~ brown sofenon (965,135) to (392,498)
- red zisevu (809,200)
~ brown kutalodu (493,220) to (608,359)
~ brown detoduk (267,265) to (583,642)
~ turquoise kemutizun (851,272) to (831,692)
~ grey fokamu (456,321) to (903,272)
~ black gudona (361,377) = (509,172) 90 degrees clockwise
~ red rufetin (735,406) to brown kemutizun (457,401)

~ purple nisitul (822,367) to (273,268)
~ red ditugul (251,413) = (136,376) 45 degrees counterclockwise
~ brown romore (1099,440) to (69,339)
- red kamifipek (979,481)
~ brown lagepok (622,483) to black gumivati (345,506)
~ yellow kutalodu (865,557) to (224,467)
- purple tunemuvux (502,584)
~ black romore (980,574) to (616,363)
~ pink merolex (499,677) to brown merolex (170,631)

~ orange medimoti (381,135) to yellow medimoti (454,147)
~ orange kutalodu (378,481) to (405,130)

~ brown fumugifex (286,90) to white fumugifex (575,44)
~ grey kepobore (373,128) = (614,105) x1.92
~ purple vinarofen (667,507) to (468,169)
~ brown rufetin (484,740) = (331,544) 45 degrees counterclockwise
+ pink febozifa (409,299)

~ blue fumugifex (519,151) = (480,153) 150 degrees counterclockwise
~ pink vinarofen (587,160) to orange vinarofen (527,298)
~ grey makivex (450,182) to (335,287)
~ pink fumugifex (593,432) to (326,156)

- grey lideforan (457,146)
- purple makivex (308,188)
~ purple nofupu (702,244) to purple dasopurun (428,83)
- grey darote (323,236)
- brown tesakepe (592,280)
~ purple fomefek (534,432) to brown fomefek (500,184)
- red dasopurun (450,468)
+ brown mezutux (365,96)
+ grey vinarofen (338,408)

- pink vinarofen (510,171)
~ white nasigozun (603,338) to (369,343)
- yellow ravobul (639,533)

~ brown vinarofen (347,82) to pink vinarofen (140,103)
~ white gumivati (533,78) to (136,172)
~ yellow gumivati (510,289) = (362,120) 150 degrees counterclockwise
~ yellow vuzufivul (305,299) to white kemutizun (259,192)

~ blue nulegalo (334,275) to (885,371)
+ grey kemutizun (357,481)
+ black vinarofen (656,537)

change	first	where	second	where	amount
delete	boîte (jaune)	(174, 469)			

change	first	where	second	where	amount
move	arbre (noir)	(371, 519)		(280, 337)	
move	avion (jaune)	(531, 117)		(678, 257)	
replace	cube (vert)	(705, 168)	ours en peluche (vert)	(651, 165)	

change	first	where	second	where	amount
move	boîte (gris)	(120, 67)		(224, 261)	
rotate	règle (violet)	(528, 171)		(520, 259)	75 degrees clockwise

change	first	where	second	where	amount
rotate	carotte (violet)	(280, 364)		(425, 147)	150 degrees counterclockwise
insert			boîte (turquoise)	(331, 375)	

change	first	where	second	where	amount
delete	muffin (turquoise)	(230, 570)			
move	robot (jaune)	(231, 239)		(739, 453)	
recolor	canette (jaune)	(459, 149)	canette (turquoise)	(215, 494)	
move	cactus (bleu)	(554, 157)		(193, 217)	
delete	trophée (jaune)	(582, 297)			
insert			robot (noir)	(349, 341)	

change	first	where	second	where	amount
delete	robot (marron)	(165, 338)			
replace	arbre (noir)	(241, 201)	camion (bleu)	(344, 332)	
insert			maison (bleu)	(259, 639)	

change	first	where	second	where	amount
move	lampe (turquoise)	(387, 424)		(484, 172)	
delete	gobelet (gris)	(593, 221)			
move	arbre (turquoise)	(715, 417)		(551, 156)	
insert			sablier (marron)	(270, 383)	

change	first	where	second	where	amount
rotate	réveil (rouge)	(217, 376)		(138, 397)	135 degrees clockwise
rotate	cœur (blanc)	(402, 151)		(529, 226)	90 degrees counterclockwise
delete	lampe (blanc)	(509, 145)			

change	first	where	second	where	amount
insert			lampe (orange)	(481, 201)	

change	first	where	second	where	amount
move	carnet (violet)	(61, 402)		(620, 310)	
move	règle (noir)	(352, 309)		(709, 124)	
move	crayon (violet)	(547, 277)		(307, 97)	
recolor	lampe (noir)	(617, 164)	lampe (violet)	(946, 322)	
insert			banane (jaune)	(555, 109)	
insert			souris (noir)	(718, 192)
======
* [What the task requires]
Reproduce the data in full, exactly as presented.

* [Output of the exercise]
~ brown sofenon (965,135) to (392,498)
- red zisevu (809,200)
~ brown kutalodu (493,220) to (608,359)
~ brown detoduk (267,265) to (583,642)
~ turquoise kemutizun (851,272) to (831,692)
~ grey fokamu (456,321) to (903,272)
~ black gudona (361,377) = (509,172) 90 degrees clockwise
~ red rufetin (735,406) to brown kemutizun (457,401)

~ purple nisitul (822,367) to (273,268)
~ red ditugul (251,413) = (136,376) 45 degrees counterclockwise
~ brown romore (1099,440) to (69,339)
- red kamifipek (979,481)
~ brown lagepok (622,483) to black gumivati (345,506)
~ yellow kutalodu (865,557) to (224,467)
- purple tunemuvux (502,584)
~ black romore (980,574) to (616,363)
~ pink merolex (499,677) to brown merolex (170,631)

~ orange medimoti (381,135) to yellow medimoti (454,147)
~ orange kutalodu (378,481) to (405,130)

~ brown fumugifex (286,90) to white fumugifex (575,44)
~ grey kepobore (373,128) = (614,105) x1.92
~ purple vinarofen (667,507) to (468,169)
~ brown rufetin (484,740) = (331,544) 45 degrees counterclockwise
+ pink febozifa (409,299)

~ blue fumugifex (519,151) = (480,153) 150 degrees counterclockwise
~ pink vinarofen (587,160) to orange vinarofen (527,298)
~ grey makivex (450,182) to (335,287)
~ pink fumugifex (593,432) to (326,156)

- grey lideforan (457,146)
- purple makivex (308,188)
~ purple nofupu (702,244) to purple dasopurun (428,83)
- grey darote (323,236)
- brown tesakepe (592,280)
~ purple fomefek (534,432) to brown fomefek (500,184)
- red dasopurun (450,468)
+ brown mezutux (365,96)
+ grey vinarofen (338,408)

- pink vinarofen (510,171)
~ white nasigozun (603,338) to (369,343)
- yellow ravobul (639,533)

~ brown vinarofen (347,82) to pink vinarofen (140,103)
~ white gumivati (533,78) to (136,172)
~ yellow gumivati (510,289) = (362,120) 150 degrees counterclockwise
~ yellow vuzufivul (305,299) to white kemutizun (259,192)

~ blue nulegalo (334,275) to (885,371)
+ grey kemutizun (357,481)
+ black vinarofen (656,537)

change	first	where	second	where	amount
delete	boîte (jaune)	(174, 469)			

change	first	where	second	where	amount
move	arbre (noir)	(371, 519)		(280, 337)	
move	avion (jaune)	(531, 117)		(678, 257)	
replace	cube (vert)	(705, 168)	ours en peluche (vert)	(651, 165)	

change	first	where	second	where	amount
move	boîte (gris)	(120, 67)		(224, 261)	
rotate	règle (violet)	(528, 171)		(520, 259)	75 degrees clockwise

change	first	where	second	where	amount
rotate	carotte (violet)	(280, 364)		(425, 147)	150 degrees counterclockwise
insert			boîte (turquoise)	(331, 375)	

change	first	where	second	where	amount
delete	muffin (turquoise)	(230, 570)			
move	robot (jaune)	(231, 239)		(739, 453)	
recolor	canette (jaune)	(459, 149)	canette (turquoise)	(215, 494)	
move	cactus (bleu)	(554, 157)		(193, 217)	
delete	trophée (jaune)	(582, 297)			
insert			robot (noir)	(349, 341)	

change	first	where	second	where	amount
delete	robot (marron)	(165, 338)			
replace	arbre (noir)	(241, 201)	camion (bleu)	(344, 332)	
insert			maison (bleu)	(259, 639)	

change	first	where	second	where	amount
move	lampe (turquoise)	(387, 424)		(484, 172)	
delete	gobelet (gris)	(593, 221)			
move	arbre (turquoise)	(715, 417)		(551, 156)	
insert			sablier (marron)	(270, 383)	

change	first	where	second	where	amount
rotate	réveil (rouge)	(217, 376)		(138, 397)	135 degrees clockwise
rotate	cœur (blanc)	(402, 151)		(529, 226)	90 degrees counterclockwise
delete	lampe (blanc)	(509, 145)			

change	first	where	second	where	amount
insert			lampe (orange)	(481, 201)	

change	first	where	second	where	amount
move	carnet (violet)	(61, 402)		(620, 310)	
move	règle (noir)	(352, 309)		(709, 124)	
move	crayon (violet)	(547, 277)		(307, 97)	
recolor	lampe (noir)	(617, 164)	lampe (violet)	(946, 322)	
insert			banane (jaune)	(555, 109)	
insert			souris (noir)	(718, 192)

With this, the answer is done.